The task => In this exercise, print only the lines of the records below from the one with "orange brick G8" through the one with "lime tile A9:D9", inclusive. Pictures are not part of the copy.

Input records =>
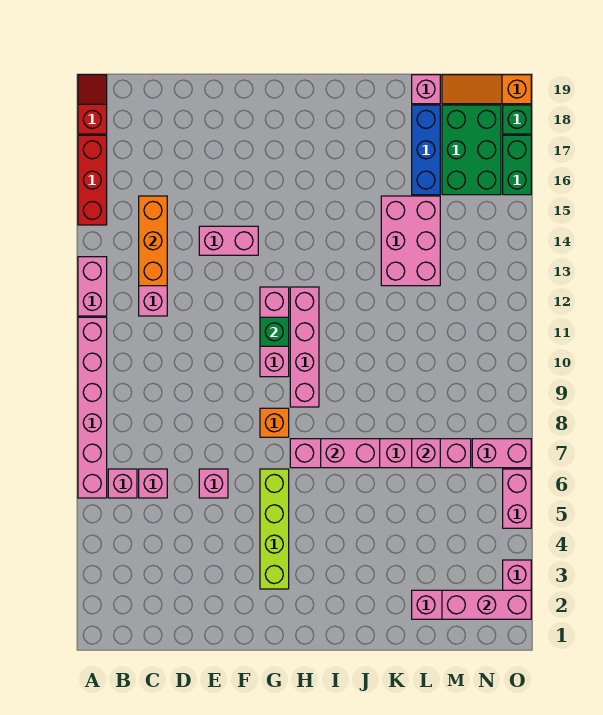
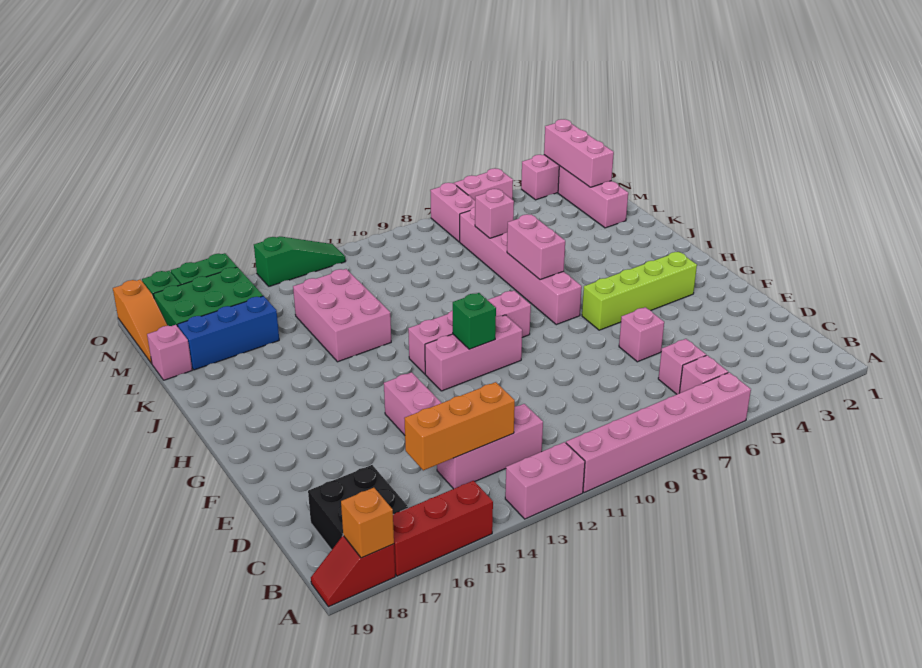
none -> black brick B17:C18 level 1
orange brick G8 level 1 -> orange brick A18 level 2
pink brick K13:L15 level 1 -> pink brick J13:L14 level 1
none -> green slope O12:O14 level 1 top 14

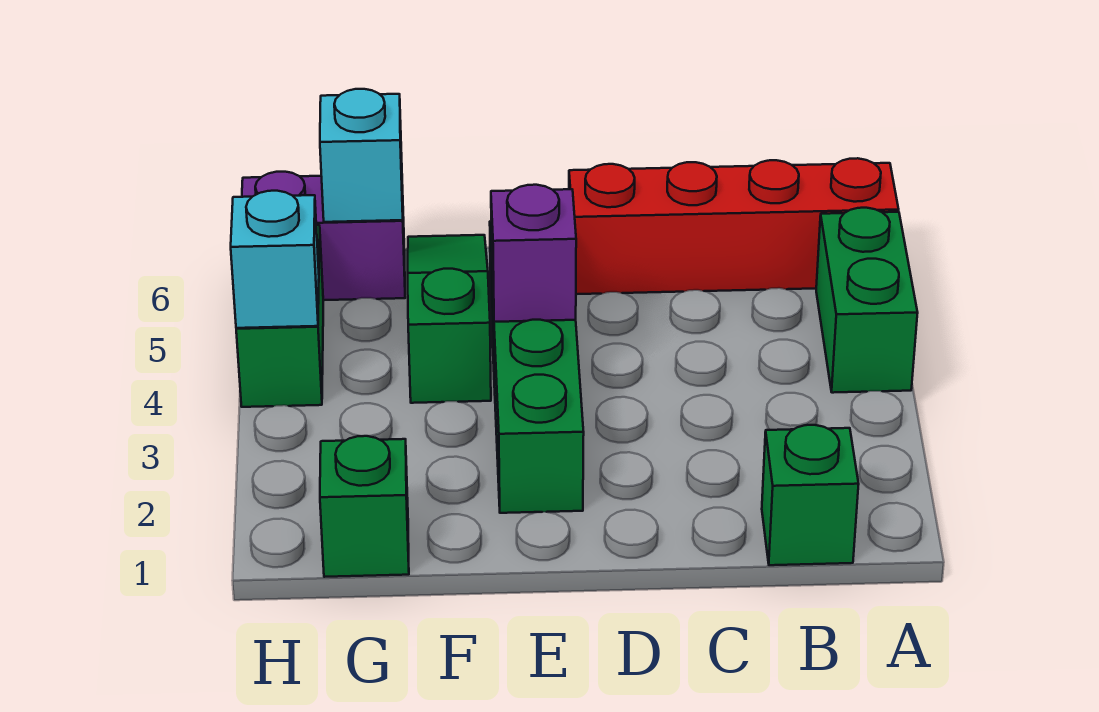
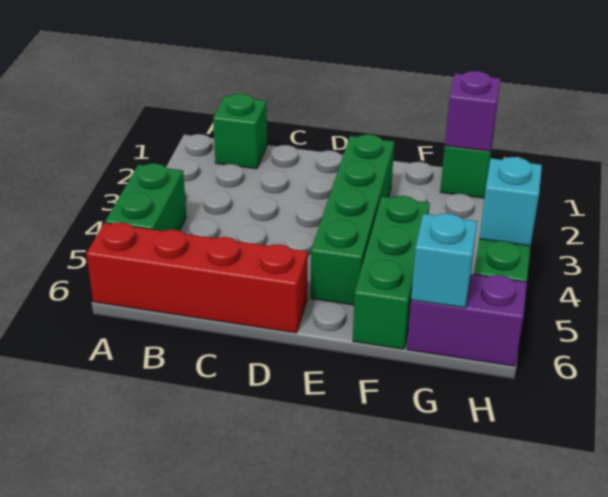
purple brick E4 level 2 -> purple brick G1 level 2
green slope F4:F6 level 1 top 4 -> green brick F4:F6 level 1

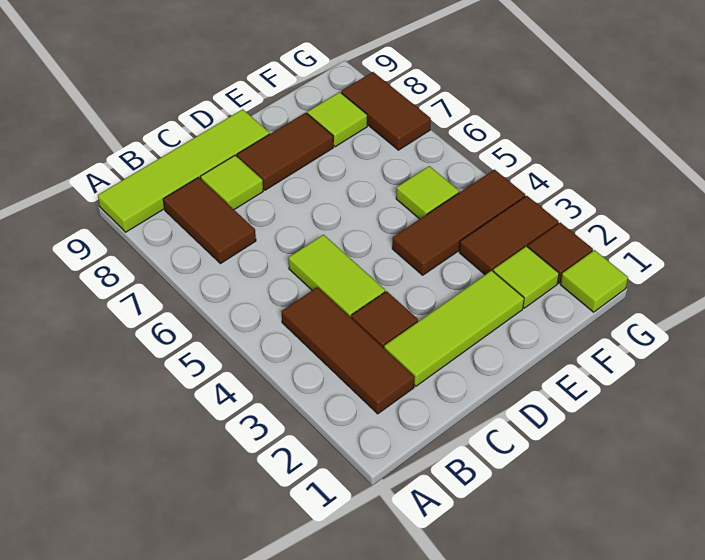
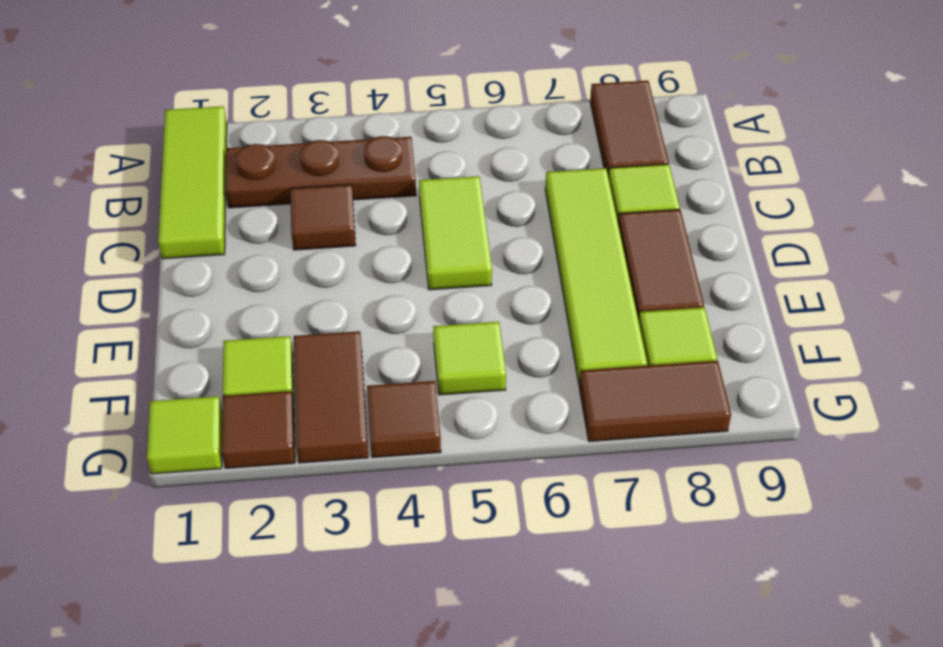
lime tile A9:D9 level 1 -> lime tile C7:F7 level 1
brown tile B2:B4 level 1 -> brown plate B2:B4 level 1
brown tile B7:B8 level 1 -> brown tile A8:B8 level 1
lime tile C2:E2 level 1 -> lime tile A1:C1 level 1
lime tile C4:C5 level 1 -> lime tile C5:D5 level 1
brown tile E4:G4 level 1 -> brown tile G4 level 1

Exercise output =>
orange brick G8 level 1 -> orange brick A18 level 2
pink brick K13:L15 level 1 -> pink brick J13:L14 level 1
none -> green slope O12:O14 level 1 top 14

purple brick E4 level 2 -> purple brick G1 level 2
green slope F4:F6 level 1 top 4 -> green brick F4:F6 level 1

lime tile A9:D9 level 1 -> lime tile C7:F7 level 1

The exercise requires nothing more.